Dataset entries:
((

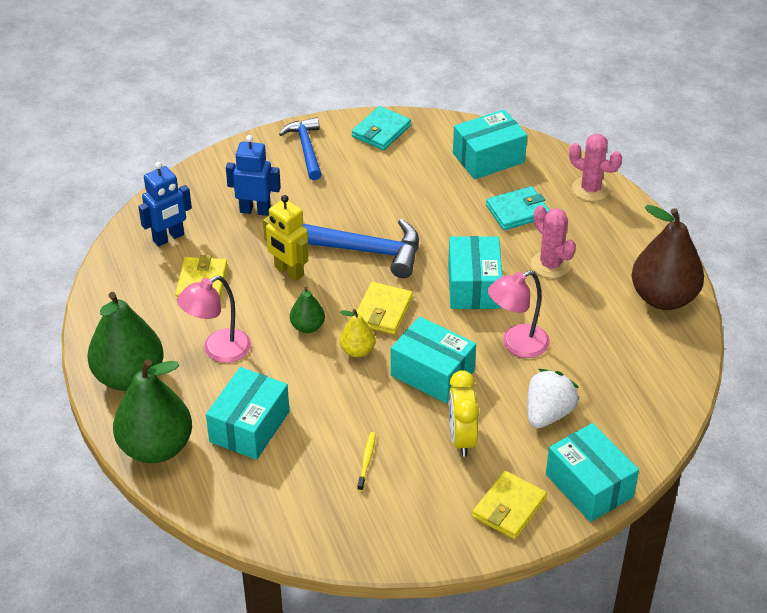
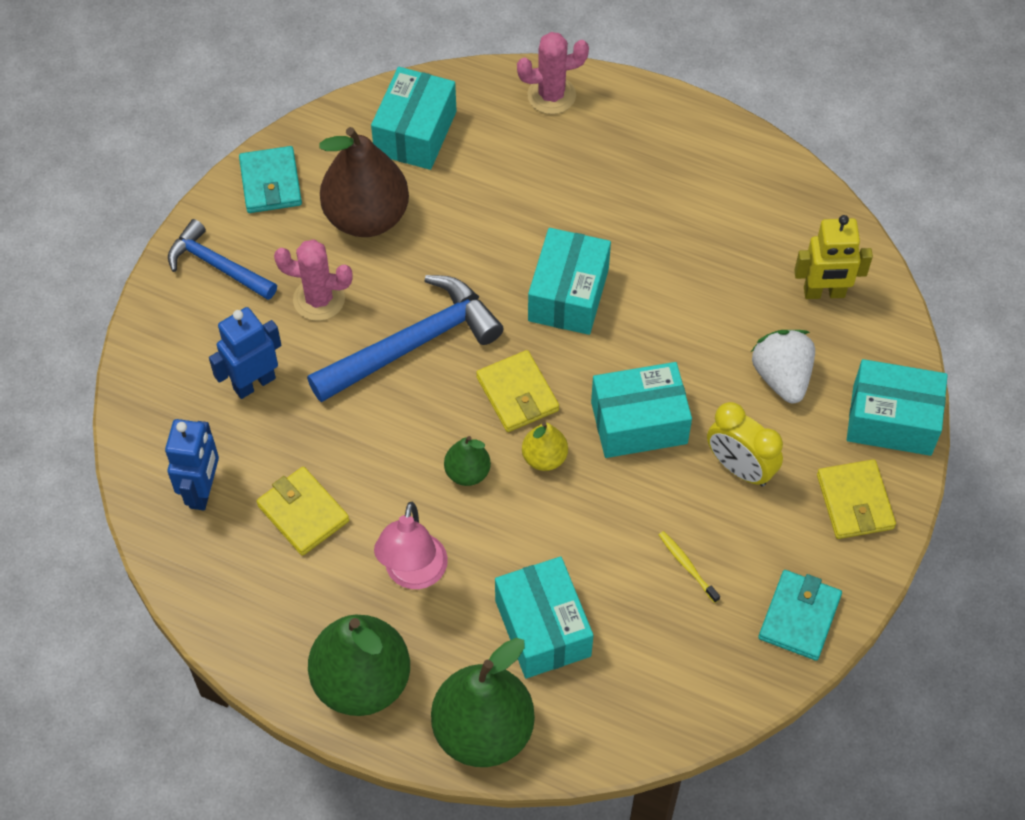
camera: 45 degrees left, 15 degrees up
(288, 271) = (374, 426): yellow robot -> yellow robot (824, 293)
(474, 286) = (568, 295): turquoise box -> turquoise box turned 60 degrees clockwise
(516, 345) = (677, 327): pink lamp -> none
(517, 211) = (513, 175): turquoise wallet -> turquoise wallet (799, 617)
(550, 264) = (609, 212): pink cactus -> pink cactus (319, 299)
(663, 298) = (743, 169): brown pear -> brown pear (366, 217)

))

Work item: Tally how many lines in the material above hold the word "turquoise". Write only that number.

Your solution: 2